»»

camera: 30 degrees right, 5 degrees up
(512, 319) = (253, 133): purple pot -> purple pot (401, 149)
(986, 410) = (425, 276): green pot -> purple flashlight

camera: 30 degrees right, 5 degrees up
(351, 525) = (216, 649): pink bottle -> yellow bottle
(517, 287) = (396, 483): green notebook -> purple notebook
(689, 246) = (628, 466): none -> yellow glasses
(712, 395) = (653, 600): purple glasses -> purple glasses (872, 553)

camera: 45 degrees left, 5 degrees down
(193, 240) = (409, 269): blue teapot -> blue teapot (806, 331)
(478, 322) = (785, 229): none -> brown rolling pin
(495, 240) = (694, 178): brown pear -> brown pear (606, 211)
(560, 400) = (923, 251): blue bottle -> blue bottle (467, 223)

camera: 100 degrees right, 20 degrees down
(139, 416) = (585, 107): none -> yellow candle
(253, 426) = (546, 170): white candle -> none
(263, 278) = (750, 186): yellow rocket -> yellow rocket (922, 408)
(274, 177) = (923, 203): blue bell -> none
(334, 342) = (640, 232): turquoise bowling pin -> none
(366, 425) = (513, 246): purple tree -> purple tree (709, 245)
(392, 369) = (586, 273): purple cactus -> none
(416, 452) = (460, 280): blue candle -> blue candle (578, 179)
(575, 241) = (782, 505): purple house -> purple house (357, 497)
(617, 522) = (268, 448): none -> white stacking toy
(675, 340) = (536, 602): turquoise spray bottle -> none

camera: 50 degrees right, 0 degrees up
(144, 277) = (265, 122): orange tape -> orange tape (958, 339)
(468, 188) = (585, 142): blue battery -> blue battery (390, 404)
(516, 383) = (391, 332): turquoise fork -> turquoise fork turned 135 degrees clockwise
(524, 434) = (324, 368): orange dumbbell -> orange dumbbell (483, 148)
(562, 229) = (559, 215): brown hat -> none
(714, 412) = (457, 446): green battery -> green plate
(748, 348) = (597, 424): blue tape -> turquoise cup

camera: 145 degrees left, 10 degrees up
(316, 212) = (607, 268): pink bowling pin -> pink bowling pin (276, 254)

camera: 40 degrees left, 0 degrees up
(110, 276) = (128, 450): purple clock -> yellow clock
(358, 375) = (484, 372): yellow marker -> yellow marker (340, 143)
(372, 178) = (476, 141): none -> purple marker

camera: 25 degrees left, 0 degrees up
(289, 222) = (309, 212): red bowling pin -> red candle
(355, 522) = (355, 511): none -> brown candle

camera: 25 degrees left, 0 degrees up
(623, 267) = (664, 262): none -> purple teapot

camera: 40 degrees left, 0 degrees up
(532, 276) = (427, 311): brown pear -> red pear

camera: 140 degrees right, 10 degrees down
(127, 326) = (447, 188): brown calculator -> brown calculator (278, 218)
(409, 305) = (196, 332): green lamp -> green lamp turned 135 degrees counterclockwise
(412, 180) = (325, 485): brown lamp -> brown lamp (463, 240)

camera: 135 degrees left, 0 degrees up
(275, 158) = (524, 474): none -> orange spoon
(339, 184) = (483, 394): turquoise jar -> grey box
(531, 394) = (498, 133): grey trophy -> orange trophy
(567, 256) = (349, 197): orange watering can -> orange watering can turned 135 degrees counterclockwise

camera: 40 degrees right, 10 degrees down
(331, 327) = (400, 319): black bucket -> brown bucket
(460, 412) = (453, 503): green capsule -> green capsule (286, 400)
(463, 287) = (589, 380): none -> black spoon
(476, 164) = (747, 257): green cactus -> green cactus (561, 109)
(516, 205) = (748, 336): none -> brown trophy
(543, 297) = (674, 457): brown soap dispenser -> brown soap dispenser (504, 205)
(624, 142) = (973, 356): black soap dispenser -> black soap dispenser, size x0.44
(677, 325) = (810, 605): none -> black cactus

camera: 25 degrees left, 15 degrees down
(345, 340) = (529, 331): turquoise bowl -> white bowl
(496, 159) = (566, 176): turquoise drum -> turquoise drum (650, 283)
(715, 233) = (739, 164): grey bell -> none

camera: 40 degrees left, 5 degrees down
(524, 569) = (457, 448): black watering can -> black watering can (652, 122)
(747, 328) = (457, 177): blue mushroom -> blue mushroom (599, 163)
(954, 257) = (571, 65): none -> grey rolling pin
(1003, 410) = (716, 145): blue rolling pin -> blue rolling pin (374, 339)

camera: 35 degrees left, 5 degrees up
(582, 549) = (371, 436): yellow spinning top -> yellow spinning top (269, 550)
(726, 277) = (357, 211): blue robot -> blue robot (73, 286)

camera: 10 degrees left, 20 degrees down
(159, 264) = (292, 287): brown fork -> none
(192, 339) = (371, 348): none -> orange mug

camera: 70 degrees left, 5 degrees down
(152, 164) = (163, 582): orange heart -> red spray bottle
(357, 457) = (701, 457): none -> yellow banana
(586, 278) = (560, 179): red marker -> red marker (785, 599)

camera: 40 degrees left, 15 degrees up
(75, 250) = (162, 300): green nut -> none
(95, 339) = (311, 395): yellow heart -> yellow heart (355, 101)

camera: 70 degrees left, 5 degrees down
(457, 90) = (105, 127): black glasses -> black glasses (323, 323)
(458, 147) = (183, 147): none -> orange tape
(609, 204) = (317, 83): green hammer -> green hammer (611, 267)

««

### DIRECTIONS FOR THIS TASK
Take the lines from the first line of the records through the line holding "(316, 212) = (607, 268): pink", both included, and please reproduce them exactly with nothing added.

### REPLY TO THE EXERCISE
camera: 30 degrees right, 5 degrees up
(512, 319) = (253, 133): purple pot -> purple pot (401, 149)
(986, 410) = (425, 276): green pot -> purple flashlight

camera: 30 degrees right, 5 degrees up
(351, 525) = (216, 649): pink bottle -> yellow bottle
(517, 287) = (396, 483): green notebook -> purple notebook
(689, 246) = (628, 466): none -> yellow glasses
(712, 395) = (653, 600): purple glasses -> purple glasses (872, 553)

camera: 45 degrees left, 5 degrees down
(193, 240) = (409, 269): blue teapot -> blue teapot (806, 331)
(478, 322) = (785, 229): none -> brown rolling pin
(495, 240) = (694, 178): brown pear -> brown pear (606, 211)
(560, 400) = (923, 251): blue bottle -> blue bottle (467, 223)

camera: 100 degrees right, 20 degrees down
(139, 416) = (585, 107): none -> yellow candle
(253, 426) = (546, 170): white candle -> none
(263, 278) = (750, 186): yellow rocket -> yellow rocket (922, 408)
(274, 177) = (923, 203): blue bell -> none
(334, 342) = (640, 232): turquoise bowling pin -> none
(366, 425) = (513, 246): purple tree -> purple tree (709, 245)
(392, 369) = (586, 273): purple cactus -> none
(416, 452) = (460, 280): blue candle -> blue candle (578, 179)
(575, 241) = (782, 505): purple house -> purple house (357, 497)
(617, 522) = (268, 448): none -> white stacking toy
(675, 340) = (536, 602): turquoise spray bottle -> none

camera: 50 degrees right, 0 degrees up
(144, 277) = (265, 122): orange tape -> orange tape (958, 339)
(468, 188) = (585, 142): blue battery -> blue battery (390, 404)
(516, 383) = (391, 332): turquoise fork -> turquoise fork turned 135 degrees clockwise
(524, 434) = (324, 368): orange dumbbell -> orange dumbbell (483, 148)
(562, 229) = (559, 215): brown hat -> none
(714, 412) = (457, 446): green battery -> green plate
(748, 348) = (597, 424): blue tape -> turquoise cup

camera: 145 degrees left, 10 degrees up
(316, 212) = (607, 268): pink bowling pin -> pink bowling pin (276, 254)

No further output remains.